> **Data records**:
---------------
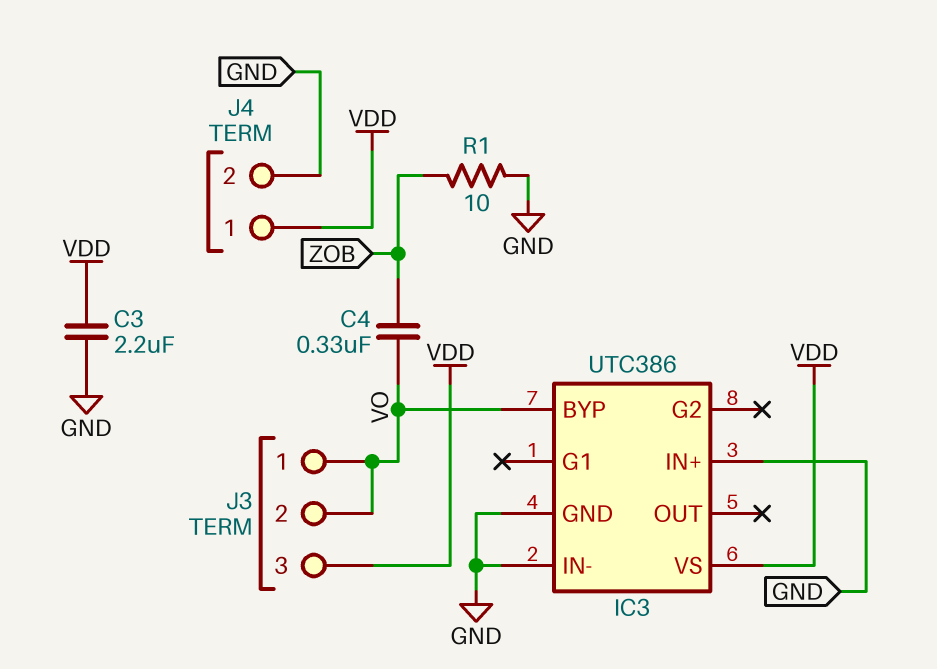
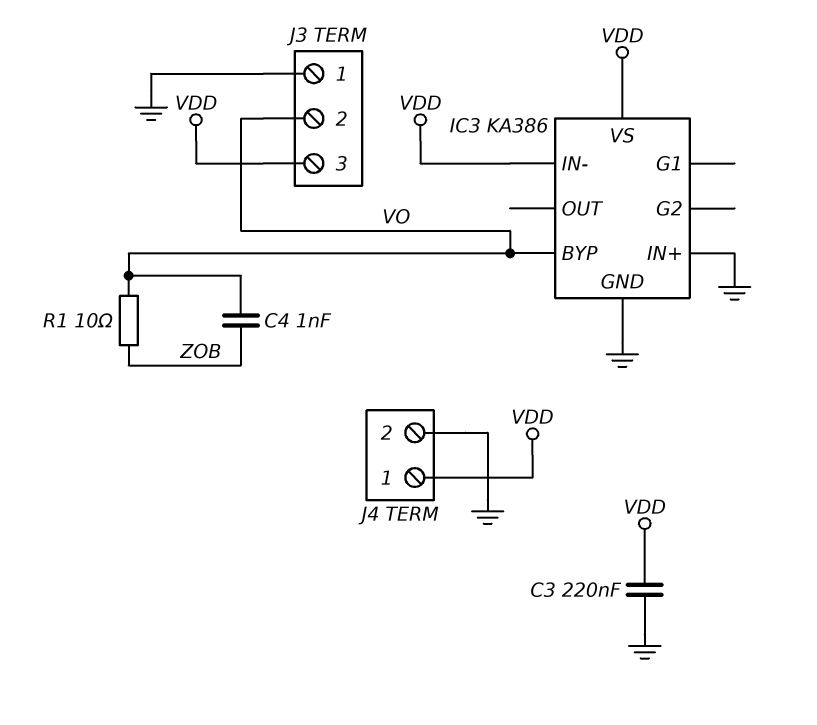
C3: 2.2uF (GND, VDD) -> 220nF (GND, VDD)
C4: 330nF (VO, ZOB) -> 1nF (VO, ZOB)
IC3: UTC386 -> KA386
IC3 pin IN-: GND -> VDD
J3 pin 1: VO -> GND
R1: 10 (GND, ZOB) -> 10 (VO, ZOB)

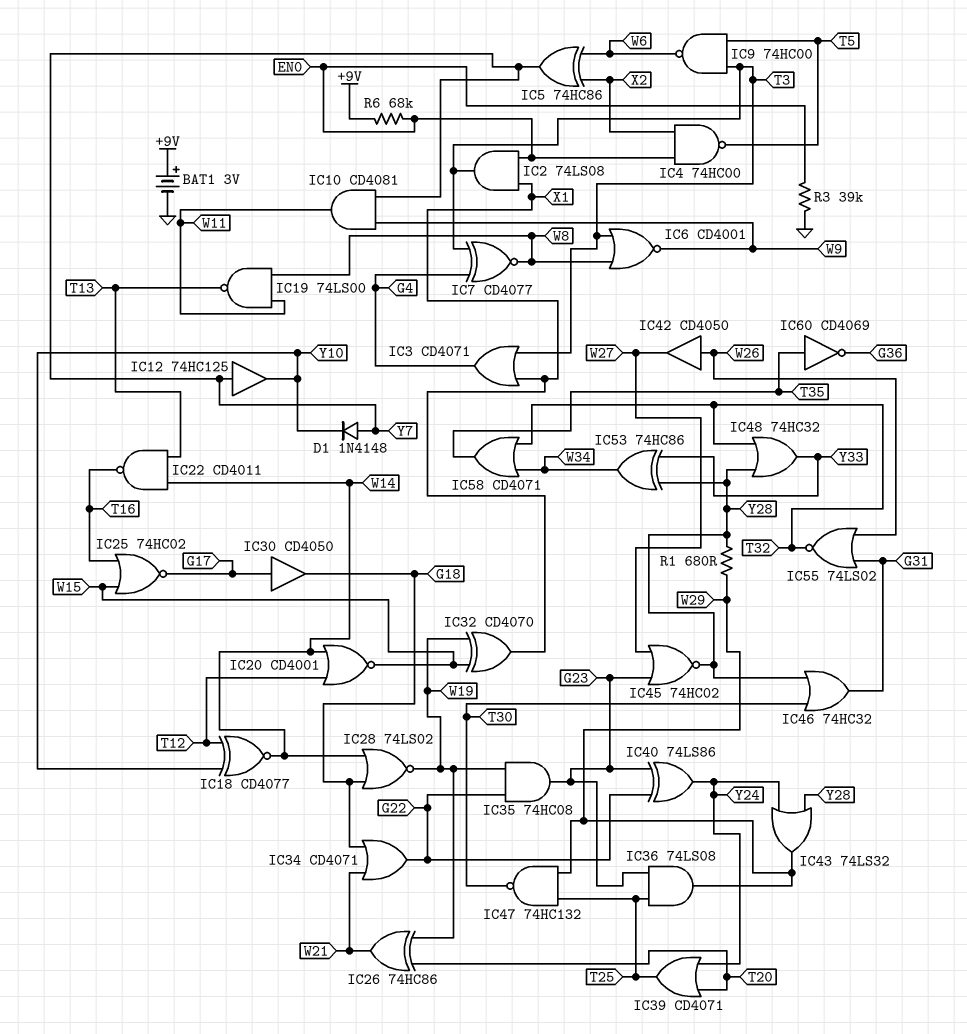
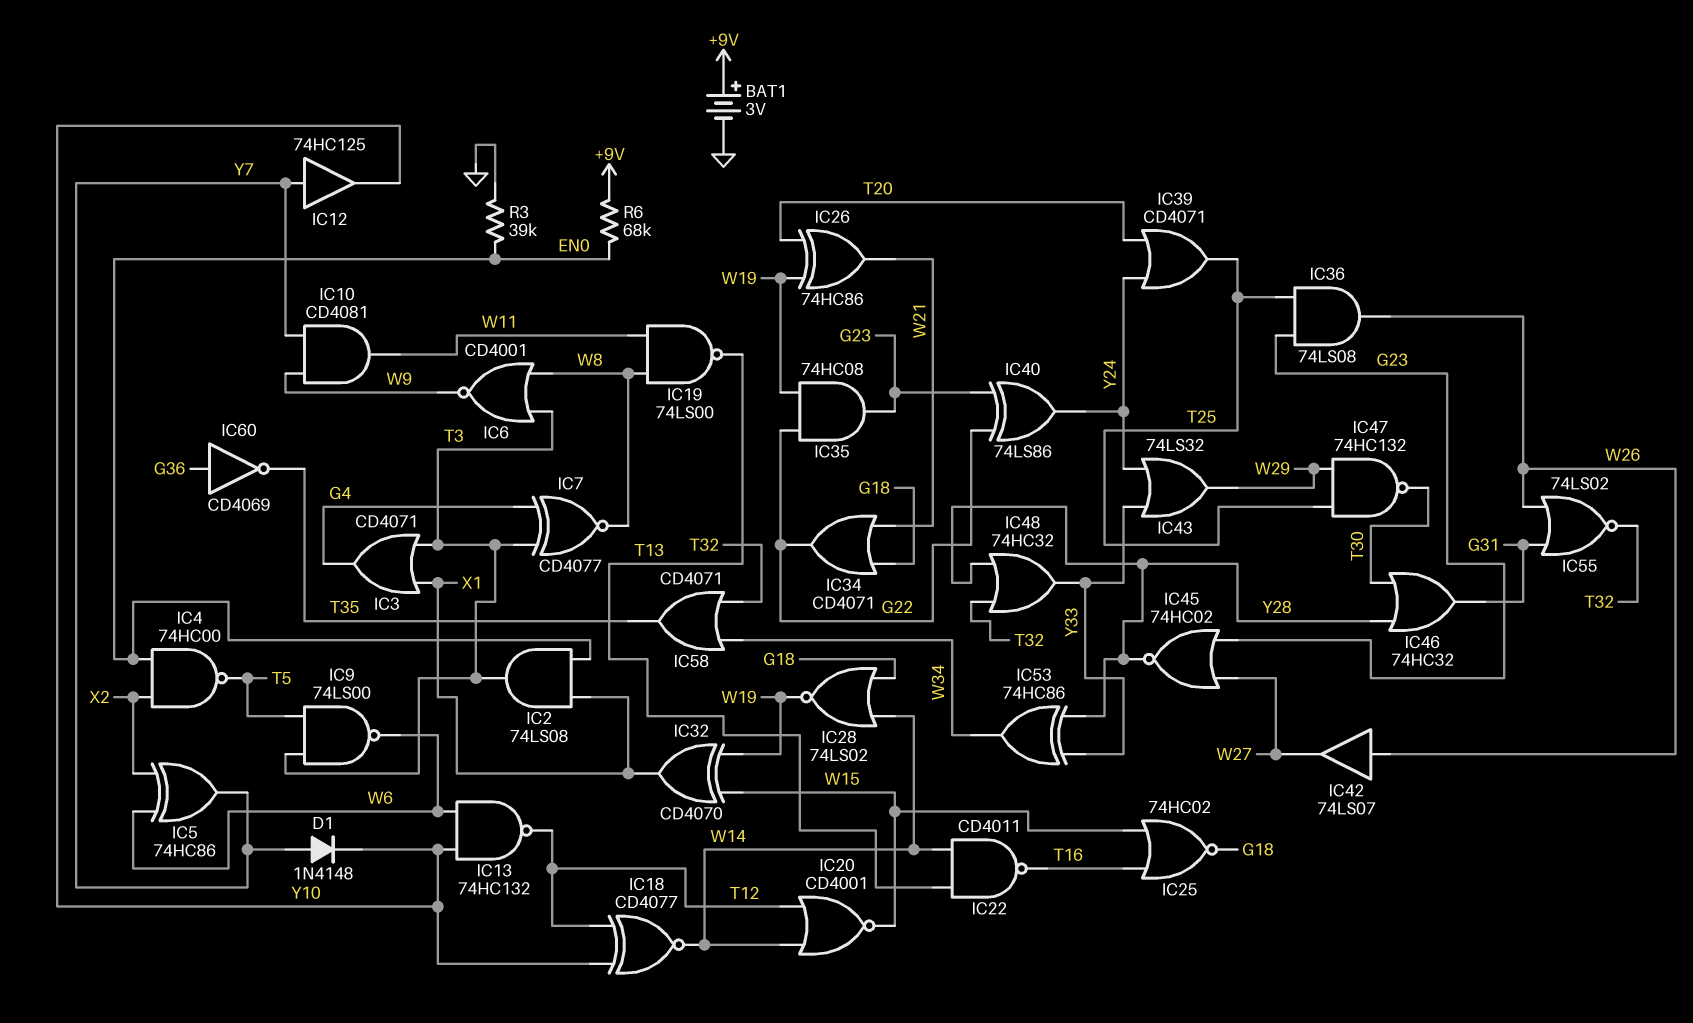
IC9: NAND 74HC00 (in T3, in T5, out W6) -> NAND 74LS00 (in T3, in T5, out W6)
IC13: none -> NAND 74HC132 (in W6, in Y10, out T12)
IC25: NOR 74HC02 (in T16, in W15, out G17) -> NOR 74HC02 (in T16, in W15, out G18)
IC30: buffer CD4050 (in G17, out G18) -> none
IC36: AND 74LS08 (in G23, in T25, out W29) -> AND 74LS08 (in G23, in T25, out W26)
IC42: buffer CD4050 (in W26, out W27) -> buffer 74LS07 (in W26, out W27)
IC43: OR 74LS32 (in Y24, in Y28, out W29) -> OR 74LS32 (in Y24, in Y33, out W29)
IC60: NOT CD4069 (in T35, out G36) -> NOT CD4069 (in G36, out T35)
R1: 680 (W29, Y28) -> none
---------------
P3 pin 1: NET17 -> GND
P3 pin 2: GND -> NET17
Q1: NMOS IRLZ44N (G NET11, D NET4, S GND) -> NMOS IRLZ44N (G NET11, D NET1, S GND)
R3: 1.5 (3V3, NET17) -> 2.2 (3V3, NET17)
---------------
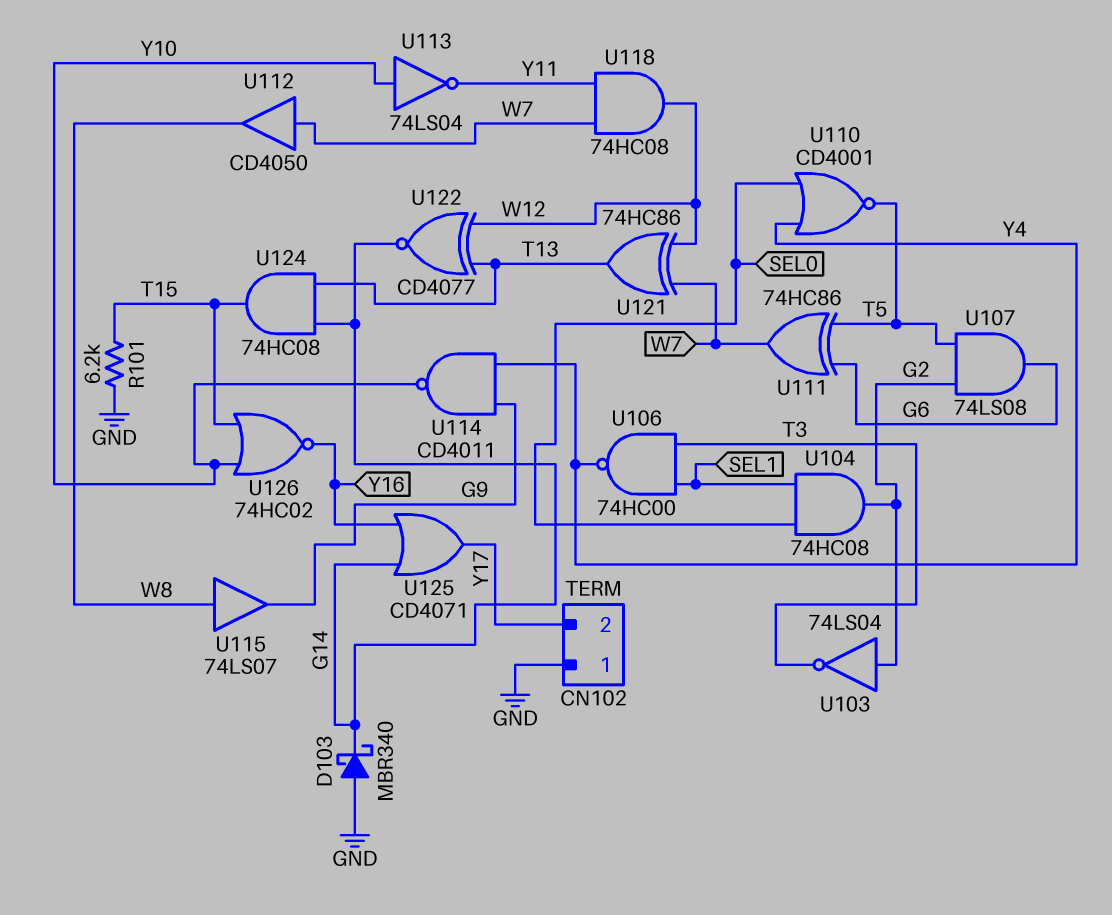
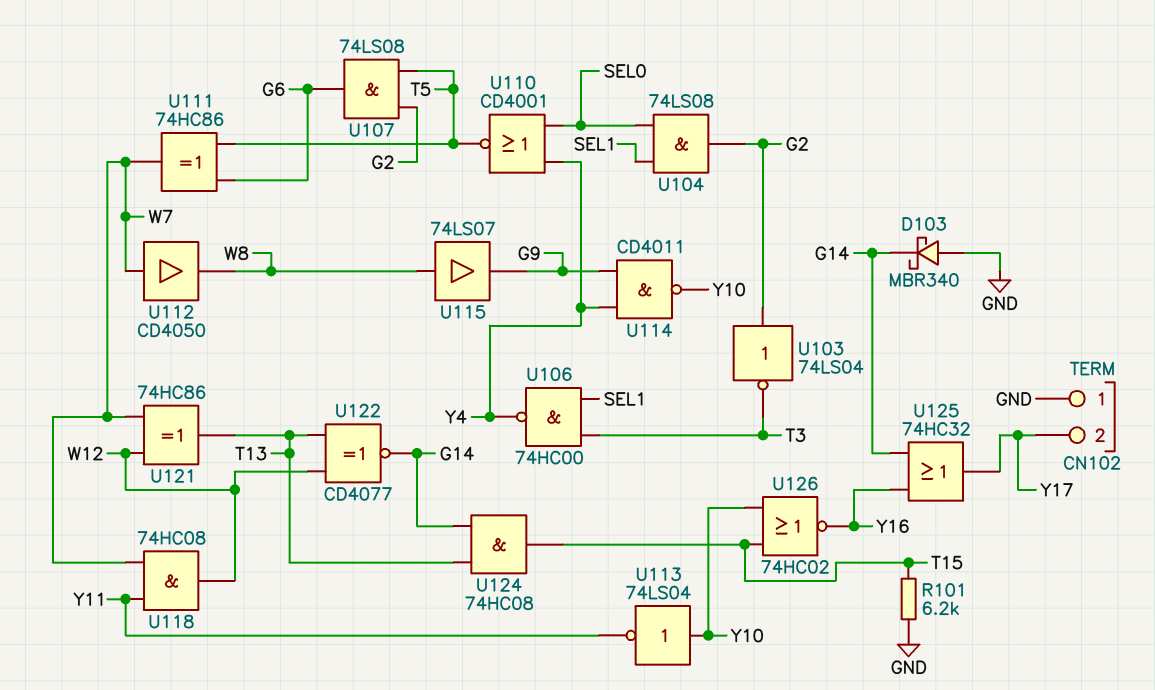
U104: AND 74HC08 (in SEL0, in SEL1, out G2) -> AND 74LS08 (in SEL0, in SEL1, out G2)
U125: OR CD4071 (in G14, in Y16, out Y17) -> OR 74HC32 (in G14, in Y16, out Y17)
---------------
> **Your task**: Could you retype exactly the lines above, starting at the line that contains "IC13: none ->" and ending at the line that contains "R1: 680 (W29, Y28) -> none", and nothing more?

> **Solved problem**:
IC13: none -> NAND 74HC132 (in W6, in Y10, out T12)
IC25: NOR 74HC02 (in T16, in W15, out G17) -> NOR 74HC02 (in T16, in W15, out G18)
IC30: buffer CD4050 (in G17, out G18) -> none
IC36: AND 74LS08 (in G23, in T25, out W29) -> AND 74LS08 (in G23, in T25, out W26)
IC42: buffer CD4050 (in W26, out W27) -> buffer 74LS07 (in W26, out W27)
IC43: OR 74LS32 (in Y24, in Y28, out W29) -> OR 74LS32 (in Y24, in Y33, out W29)
IC60: NOT CD4069 (in T35, out G36) -> NOT CD4069 (in G36, out T35)
R1: 680 (W29, Y28) -> none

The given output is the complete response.